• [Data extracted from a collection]
-*-

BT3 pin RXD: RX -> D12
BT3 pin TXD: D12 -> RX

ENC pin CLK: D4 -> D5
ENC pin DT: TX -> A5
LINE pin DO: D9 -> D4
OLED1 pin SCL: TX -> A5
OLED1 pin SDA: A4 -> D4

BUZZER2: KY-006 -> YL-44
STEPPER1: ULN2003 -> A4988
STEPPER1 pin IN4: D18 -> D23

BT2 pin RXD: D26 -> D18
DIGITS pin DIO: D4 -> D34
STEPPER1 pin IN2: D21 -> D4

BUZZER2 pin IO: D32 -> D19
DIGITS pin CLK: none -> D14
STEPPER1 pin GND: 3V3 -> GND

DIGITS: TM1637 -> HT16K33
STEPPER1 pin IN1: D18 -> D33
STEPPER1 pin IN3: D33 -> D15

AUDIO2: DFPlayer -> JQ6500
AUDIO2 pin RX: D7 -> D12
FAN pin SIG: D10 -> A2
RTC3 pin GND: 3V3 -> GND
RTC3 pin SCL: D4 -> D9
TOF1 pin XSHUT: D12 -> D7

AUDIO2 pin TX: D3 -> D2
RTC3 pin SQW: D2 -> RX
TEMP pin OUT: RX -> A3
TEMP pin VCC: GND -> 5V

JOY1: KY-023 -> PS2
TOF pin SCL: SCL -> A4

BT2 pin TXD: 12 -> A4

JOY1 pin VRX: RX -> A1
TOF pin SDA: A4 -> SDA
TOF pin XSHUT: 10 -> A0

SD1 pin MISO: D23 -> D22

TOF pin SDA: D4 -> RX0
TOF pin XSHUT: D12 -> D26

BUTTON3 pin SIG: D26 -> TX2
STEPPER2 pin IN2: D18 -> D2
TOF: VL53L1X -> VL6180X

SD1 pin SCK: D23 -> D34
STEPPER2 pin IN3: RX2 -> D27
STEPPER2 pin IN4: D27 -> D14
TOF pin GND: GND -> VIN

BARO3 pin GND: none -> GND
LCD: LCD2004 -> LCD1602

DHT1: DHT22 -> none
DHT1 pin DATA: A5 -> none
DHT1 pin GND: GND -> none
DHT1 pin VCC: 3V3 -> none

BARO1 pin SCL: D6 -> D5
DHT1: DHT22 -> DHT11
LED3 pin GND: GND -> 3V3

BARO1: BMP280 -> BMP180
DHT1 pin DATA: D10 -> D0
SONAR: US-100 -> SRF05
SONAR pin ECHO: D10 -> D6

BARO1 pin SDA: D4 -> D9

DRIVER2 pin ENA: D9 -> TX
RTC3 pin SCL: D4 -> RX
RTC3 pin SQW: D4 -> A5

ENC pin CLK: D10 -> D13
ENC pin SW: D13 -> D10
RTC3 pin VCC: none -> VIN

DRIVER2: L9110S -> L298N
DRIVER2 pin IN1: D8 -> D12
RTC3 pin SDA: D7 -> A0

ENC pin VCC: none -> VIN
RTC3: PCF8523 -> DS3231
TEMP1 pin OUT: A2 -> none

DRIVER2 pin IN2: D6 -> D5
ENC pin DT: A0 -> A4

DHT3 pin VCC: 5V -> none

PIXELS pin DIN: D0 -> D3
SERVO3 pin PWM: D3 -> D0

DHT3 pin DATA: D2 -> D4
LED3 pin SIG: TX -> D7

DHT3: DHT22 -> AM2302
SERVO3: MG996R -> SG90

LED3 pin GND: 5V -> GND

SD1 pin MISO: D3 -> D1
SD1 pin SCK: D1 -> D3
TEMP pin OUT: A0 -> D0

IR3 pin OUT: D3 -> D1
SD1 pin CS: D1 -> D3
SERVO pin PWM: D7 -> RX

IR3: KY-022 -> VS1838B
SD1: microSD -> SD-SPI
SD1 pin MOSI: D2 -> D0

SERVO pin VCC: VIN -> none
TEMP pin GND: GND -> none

-*-

• [Task objective] Beginning at the first line of the records, retype exactly every line up to and including the one with "RTC3 pin SCL: D4 -> D9".

• [Response]
BT3 pin RXD: RX -> D12
BT3 pin TXD: D12 -> RX

ENC pin CLK: D4 -> D5
ENC pin DT: TX -> A5
LINE pin DO: D9 -> D4
OLED1 pin SCL: TX -> A5
OLED1 pin SDA: A4 -> D4

BUZZER2: KY-006 -> YL-44
STEPPER1: ULN2003 -> A4988
STEPPER1 pin IN4: D18 -> D23

BT2 pin RXD: D26 -> D18
DIGITS pin DIO: D4 -> D34
STEPPER1 pin IN2: D21 -> D4

BUZZER2 pin IO: D32 -> D19
DIGITS pin CLK: none -> D14
STEPPER1 pin GND: 3V3 -> GND

DIGITS: TM1637 -> HT16K33
STEPPER1 pin IN1: D18 -> D33
STEPPER1 pin IN3: D33 -> D15

AUDIO2: DFPlayer -> JQ6500
AUDIO2 pin RX: D7 -> D12
FAN pin SIG: D10 -> A2
RTC3 pin GND: 3V3 -> GND
RTC3 pin SCL: D4 -> D9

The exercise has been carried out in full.